Work request
Every picture stays out; everything else in the listing below is to be returned exactly.

Input data
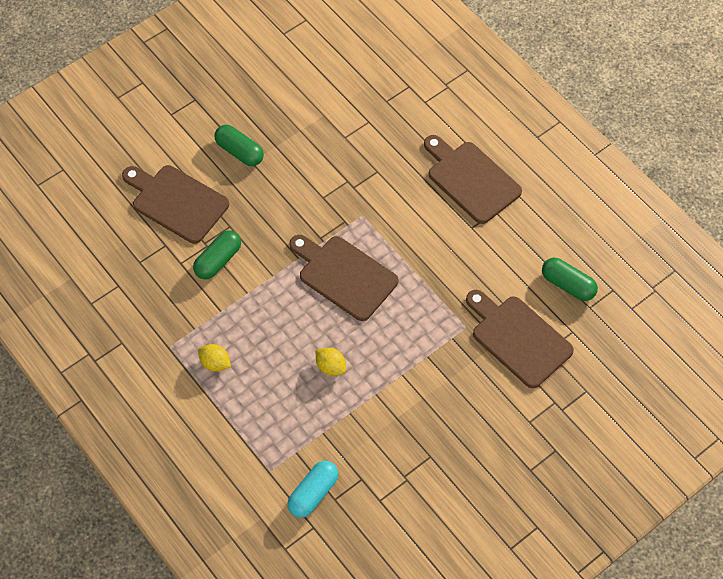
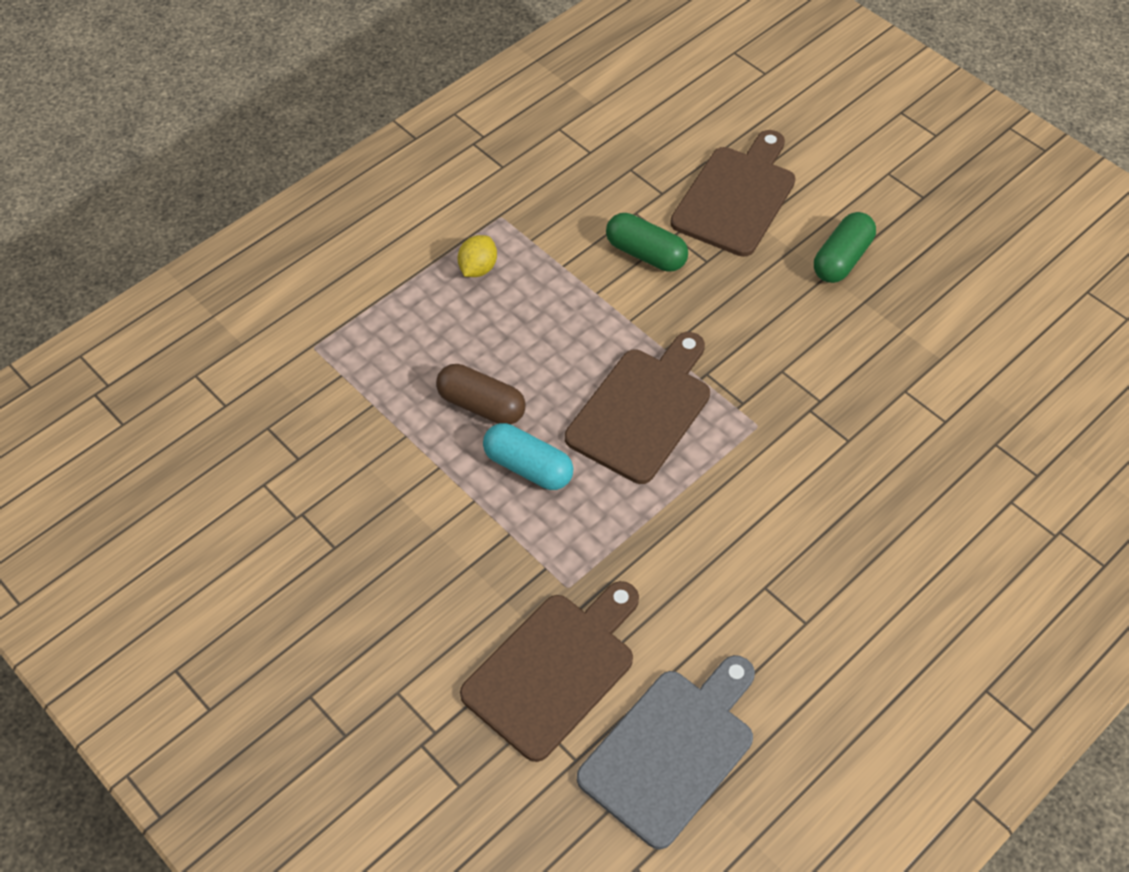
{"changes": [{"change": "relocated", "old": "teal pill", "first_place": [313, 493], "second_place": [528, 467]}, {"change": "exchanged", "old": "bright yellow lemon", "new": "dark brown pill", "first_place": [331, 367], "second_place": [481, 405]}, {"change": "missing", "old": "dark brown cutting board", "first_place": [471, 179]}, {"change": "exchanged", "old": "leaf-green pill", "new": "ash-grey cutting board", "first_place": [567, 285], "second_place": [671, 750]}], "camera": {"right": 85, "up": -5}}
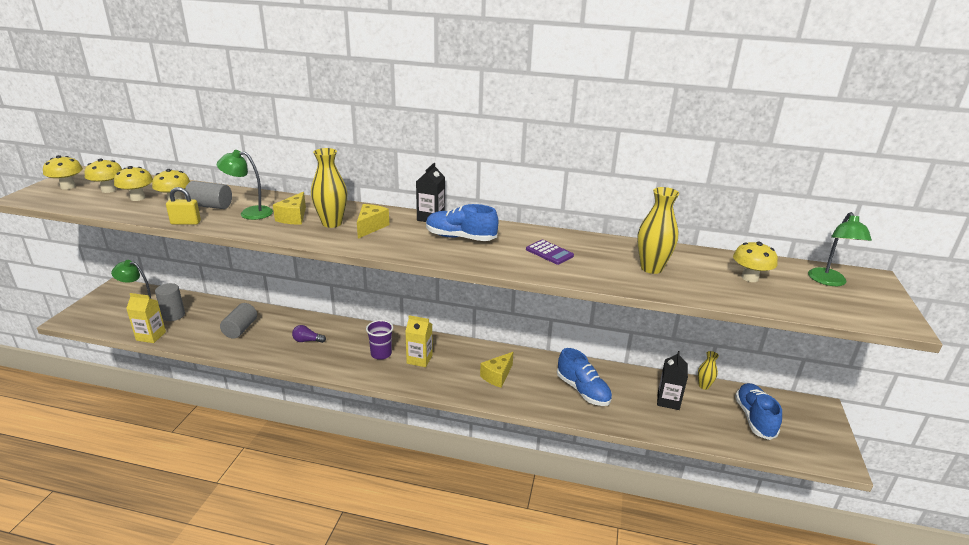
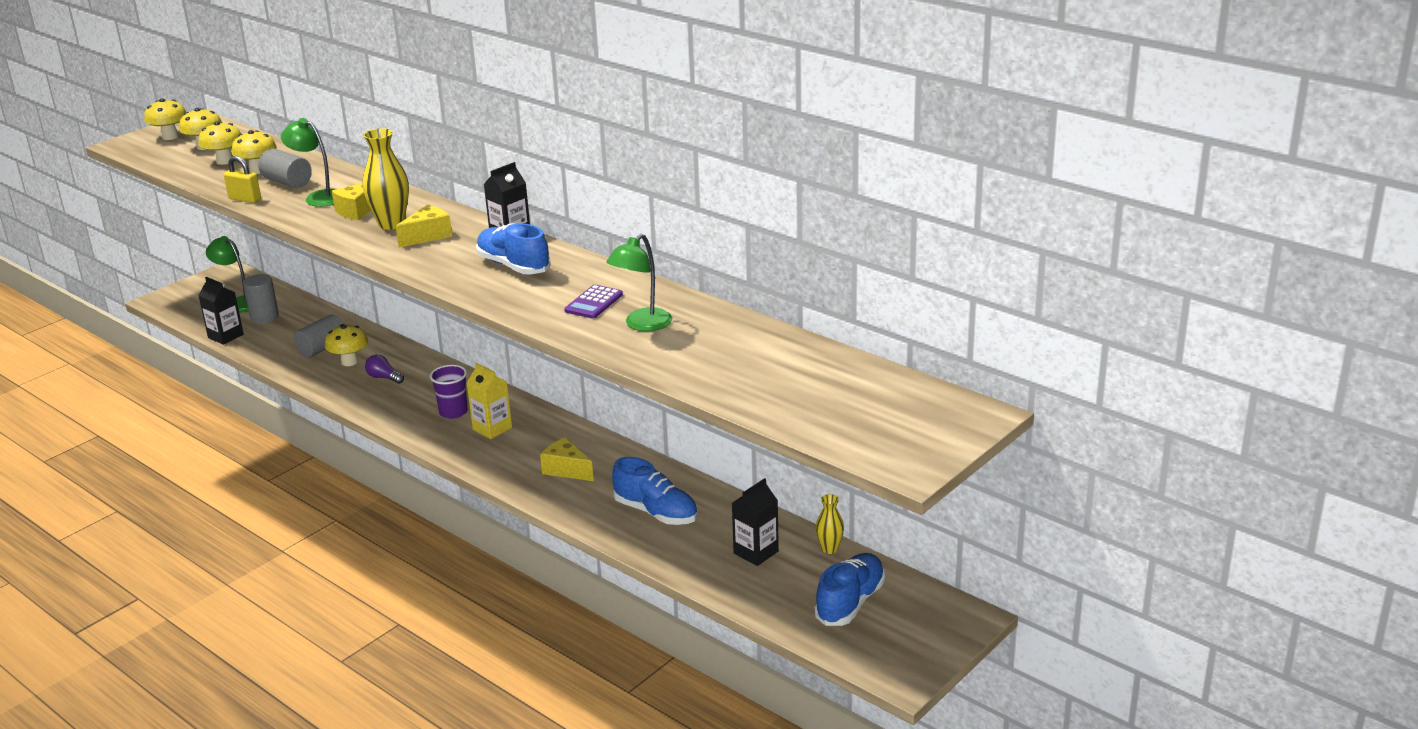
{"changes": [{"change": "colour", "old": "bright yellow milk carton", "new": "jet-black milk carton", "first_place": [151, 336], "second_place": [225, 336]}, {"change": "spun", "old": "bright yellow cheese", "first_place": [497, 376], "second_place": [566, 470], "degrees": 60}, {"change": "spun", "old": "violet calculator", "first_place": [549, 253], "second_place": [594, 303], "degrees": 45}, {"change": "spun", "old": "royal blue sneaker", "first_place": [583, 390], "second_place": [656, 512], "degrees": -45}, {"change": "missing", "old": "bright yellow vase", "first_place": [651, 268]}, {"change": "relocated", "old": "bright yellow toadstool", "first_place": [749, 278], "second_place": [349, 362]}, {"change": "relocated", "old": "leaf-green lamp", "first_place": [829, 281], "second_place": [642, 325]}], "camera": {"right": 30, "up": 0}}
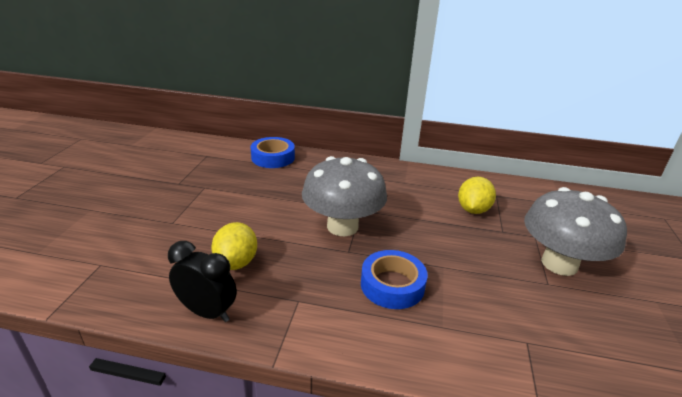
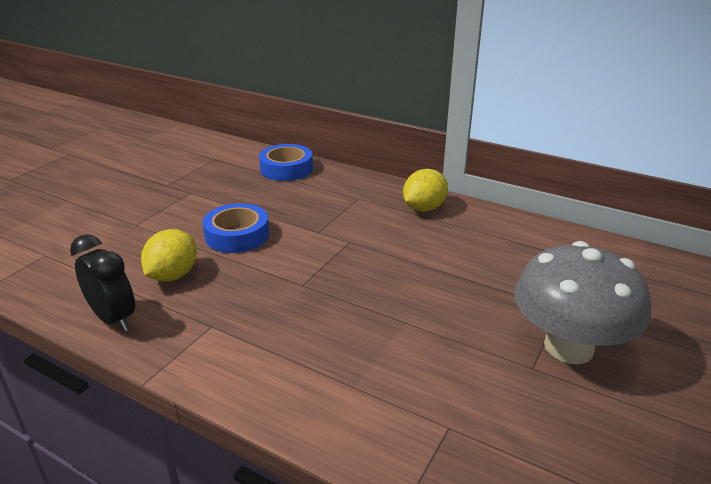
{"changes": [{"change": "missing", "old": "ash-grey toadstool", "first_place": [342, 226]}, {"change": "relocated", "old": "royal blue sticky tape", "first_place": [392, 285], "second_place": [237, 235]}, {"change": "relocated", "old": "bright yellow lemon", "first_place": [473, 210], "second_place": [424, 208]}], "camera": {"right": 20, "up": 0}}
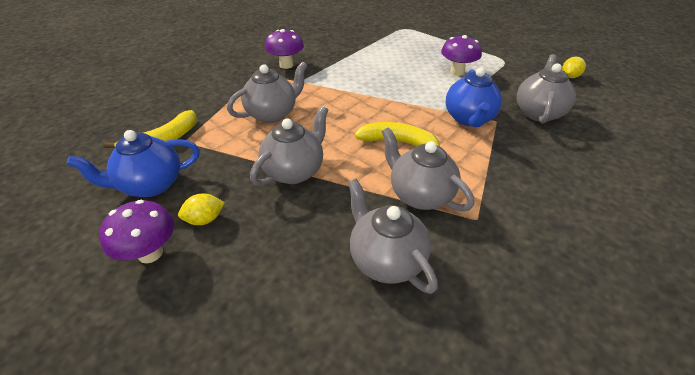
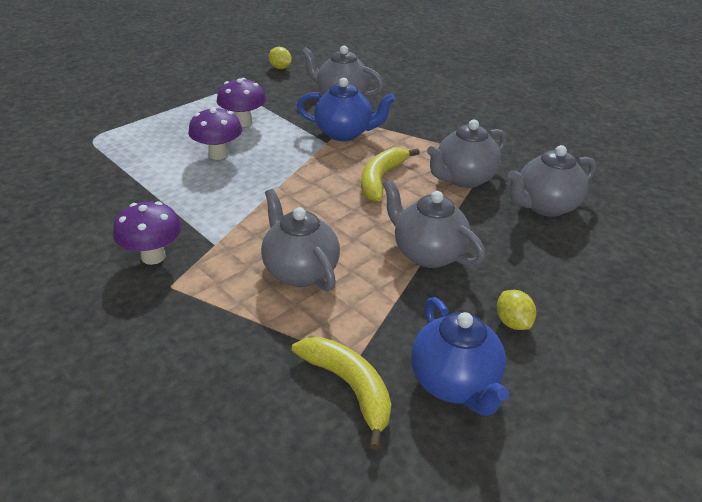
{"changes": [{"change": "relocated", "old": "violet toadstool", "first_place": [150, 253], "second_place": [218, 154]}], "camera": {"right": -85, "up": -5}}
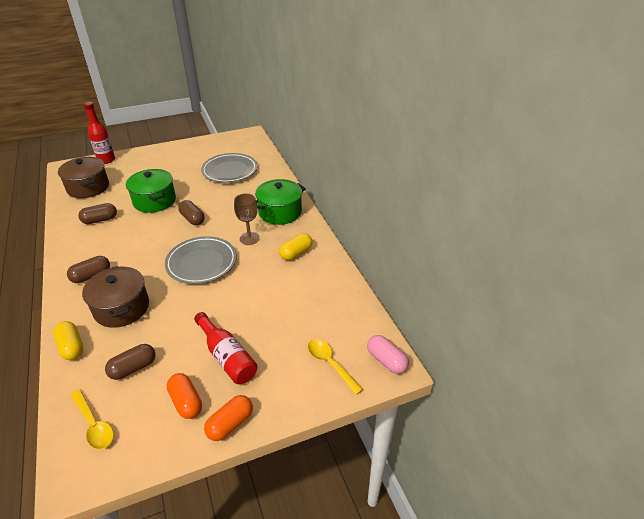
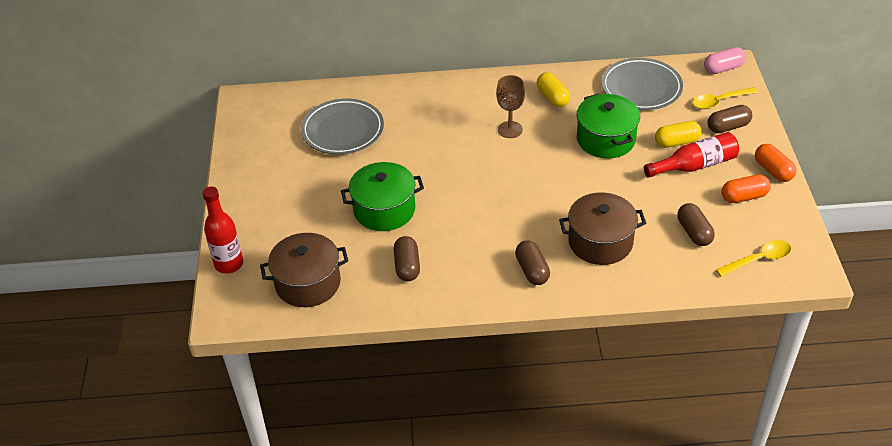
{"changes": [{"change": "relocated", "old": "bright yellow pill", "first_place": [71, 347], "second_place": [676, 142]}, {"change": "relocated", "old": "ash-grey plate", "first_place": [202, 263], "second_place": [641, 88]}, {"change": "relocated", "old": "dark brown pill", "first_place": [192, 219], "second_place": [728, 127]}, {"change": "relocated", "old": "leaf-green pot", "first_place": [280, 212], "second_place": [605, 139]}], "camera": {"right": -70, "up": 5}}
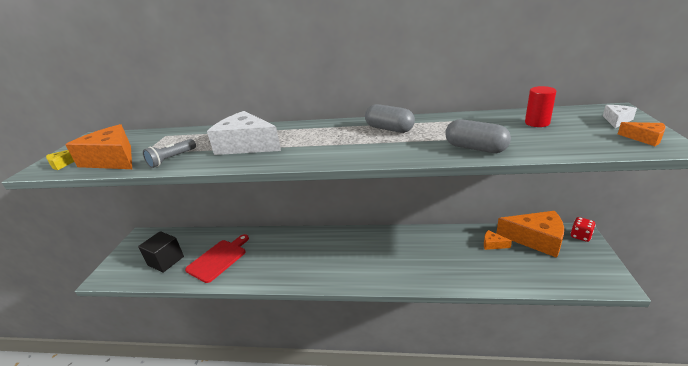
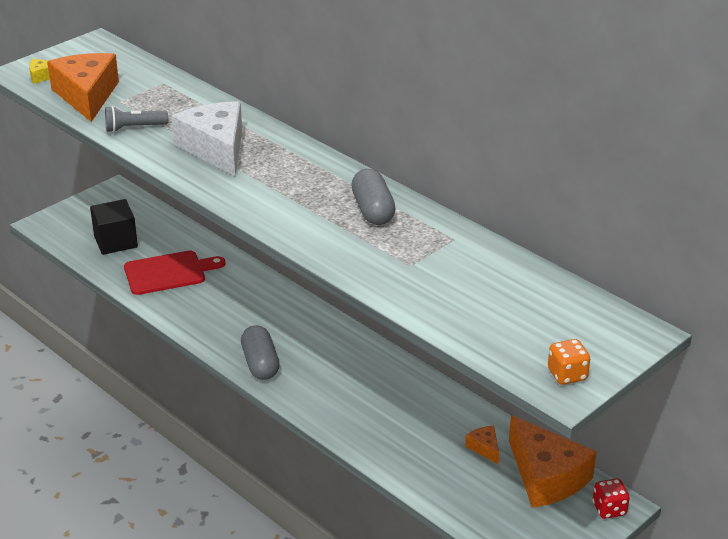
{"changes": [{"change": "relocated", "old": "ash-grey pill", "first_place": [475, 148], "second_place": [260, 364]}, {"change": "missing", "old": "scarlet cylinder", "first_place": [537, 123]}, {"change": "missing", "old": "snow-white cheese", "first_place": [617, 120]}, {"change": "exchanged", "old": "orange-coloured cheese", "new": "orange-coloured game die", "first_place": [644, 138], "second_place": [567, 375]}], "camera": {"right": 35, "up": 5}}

Reply
{"changes": [{"change": "relocated", "old": "teal pill", "first_place": [313, 493], "second_place": [528, 467]}, {"change": "exchanged", "old": "bright yellow lemon", "new": "dark brown pill", "first_place": [331, 367], "second_place": [481, 405]}, {"change": "missing", "old": "dark brown cutting board", "first_place": [471, 179]}, {"change": "exchanged", "old": "leaf-green pill", "new": "ash-grey cutting board", "first_place": [567, 285], "second_place": [671, 750]}], "camera": {"right": 85, "up": -5}}
{"changes": [{"change": "colour", "old": "bright yellow milk carton", "new": "jet-black milk carton", "first_place": [151, 336], "second_place": [225, 336]}, {"change": "spun", "old": "bright yellow cheese", "first_place": [497, 376], "second_place": [566, 470], "degrees": 60}, {"change": "spun", "old": "violet calculator", "first_place": [549, 253], "second_place": [594, 303], "degrees": 45}, {"change": "spun", "old": "royal blue sneaker", "first_place": [583, 390], "second_place": [656, 512], "degrees": -45}, {"change": "missing", "old": "bright yellow vase", "first_place": [651, 268]}, {"change": "relocated", "old": "bright yellow toadstool", "first_place": [749, 278], "second_place": [349, 362]}, {"change": "relocated", "old": "leaf-green lamp", "first_place": [829, 281], "second_place": [642, 325]}], "camera": {"right": 30, "up": 0}}
{"changes": [{"change": "missing", "old": "ash-grey toadstool", "first_place": [342, 226]}, {"change": "relocated", "old": "royal blue sticky tape", "first_place": [392, 285], "second_place": [237, 235]}, {"change": "relocated", "old": "bright yellow lemon", "first_place": [473, 210], "second_place": [424, 208]}], "camera": {"right": 20, "up": 0}}
{"changes": [{"change": "relocated", "old": "violet toadstool", "first_place": [150, 253], "second_place": [218, 154]}], "camera": {"right": -85, "up": -5}}
{"changes": [{"change": "relocated", "old": "bright yellow pill", "first_place": [71, 347], "second_place": [676, 142]}, {"change": "relocated", "old": "ash-grey plate", "first_place": [202, 263], "second_place": [641, 88]}, {"change": "relocated", "old": "dark brown pill", "first_place": [192, 219], "second_place": [728, 127]}, {"change": "relocated", "old": "leaf-green pot", "first_place": [280, 212], "second_place": [605, 139]}], "camera": {"right": -70, "up": 5}}
{"changes": [{"change": "relocated", "old": "ash-grey pill", "first_place": [475, 148], "second_place": [260, 364]}, {"change": "missing", "old": "scarlet cylinder", "first_place": [537, 123]}, {"change": "missing", "old": "snow-white cheese", "first_place": [617, 120]}, {"change": "exchanged", "old": "orange-coloured cheese", "new": "orange-coloured game die", "first_place": [644, 138], "second_place": [567, 375]}], "camera": {"right": 35, "up": 5}}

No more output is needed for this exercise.